▸ **TASK ITEM**
Locate the line that contains "black semicircle: (433, 527)" in the entries below, then repeat it and every following line through the line that contains "gray triangle: (425, 592)", exactly, and no others.

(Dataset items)
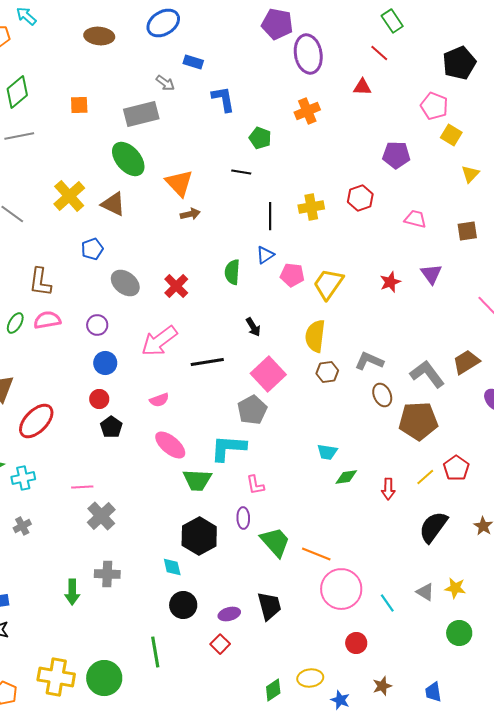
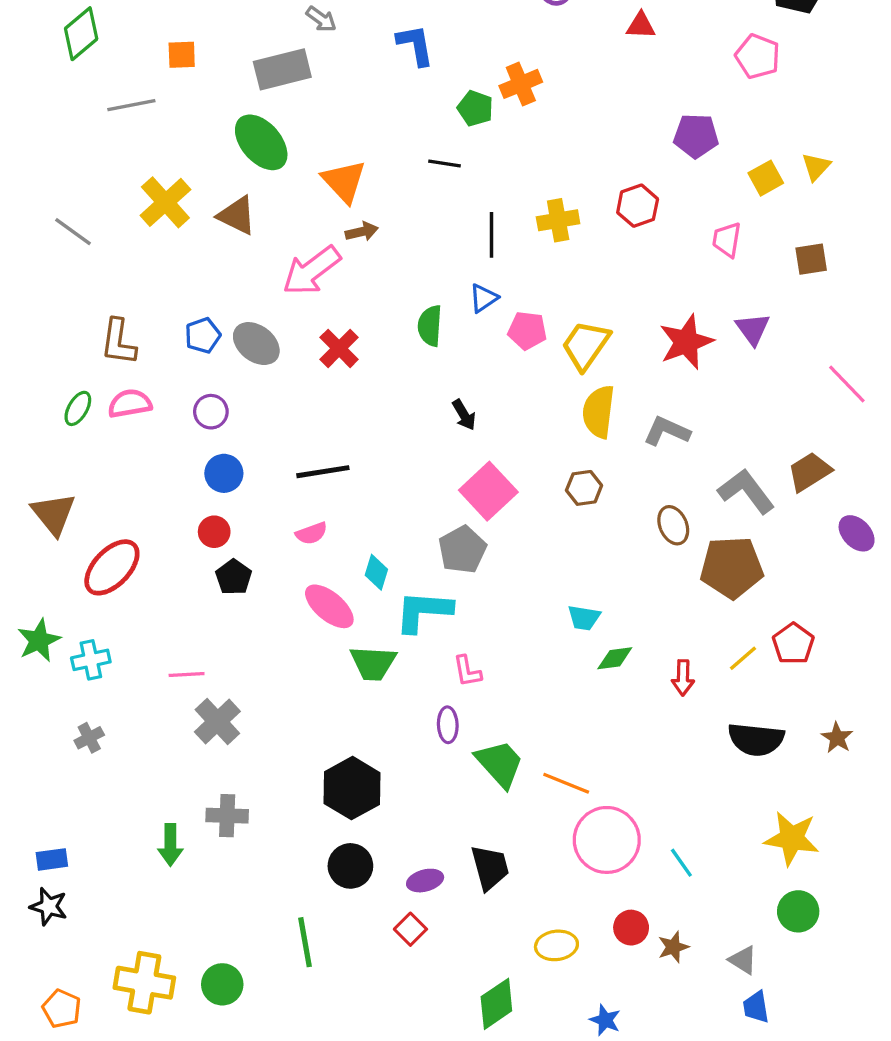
orange cross: (307, 111) -> (521, 84), moved
yellow square: (451, 135) -> (766, 178), moved, turned 30
gray line: (19, 136) -> (131, 105), moved
pink trapezoid: (415, 219) -> (727, 240), turned -95
blue pentagon: (92, 249) -> (203, 335), moved
red star: (390, 282) -> (686, 342), size x1.6
yellow semicircle: (315, 336) -> (599, 412), moved
pink arrow: (159, 341) -> (311, 271), moved
gray L-shape: (369, 361) -> (667, 431), moved
black line: (207, 362) -> (323, 472), moved
black semicircle: (433, 527) -> (756, 739), turned -120
black hexagon: (199, 536) -> (352, 788), moved
cyan diamond: (172, 567) -> (376, 572), moved, turned 30
yellow star: (455, 588) -> (792, 838), size x1.6
gray triangle: (425, 592) -> (743, 960), moved
green circle: (104, 678) -> (222, 984), size x0.7
yellow ellipse: (310, 678) -> (556, 945), moved
brown star: (382, 686) -> (673, 947), moved
green diamond: (273, 690) -> (496, 1004), size x1.4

▸ **SOLUTION TO THIS PROBLEM**
black semicircle: (433, 527) -> (756, 739), turned -120
black hexagon: (199, 536) -> (352, 788), moved
cyan diamond: (172, 567) -> (376, 572), moved, turned 30
yellow star: (455, 588) -> (792, 838), size x1.6
gray triangle: (425, 592) -> (743, 960), moved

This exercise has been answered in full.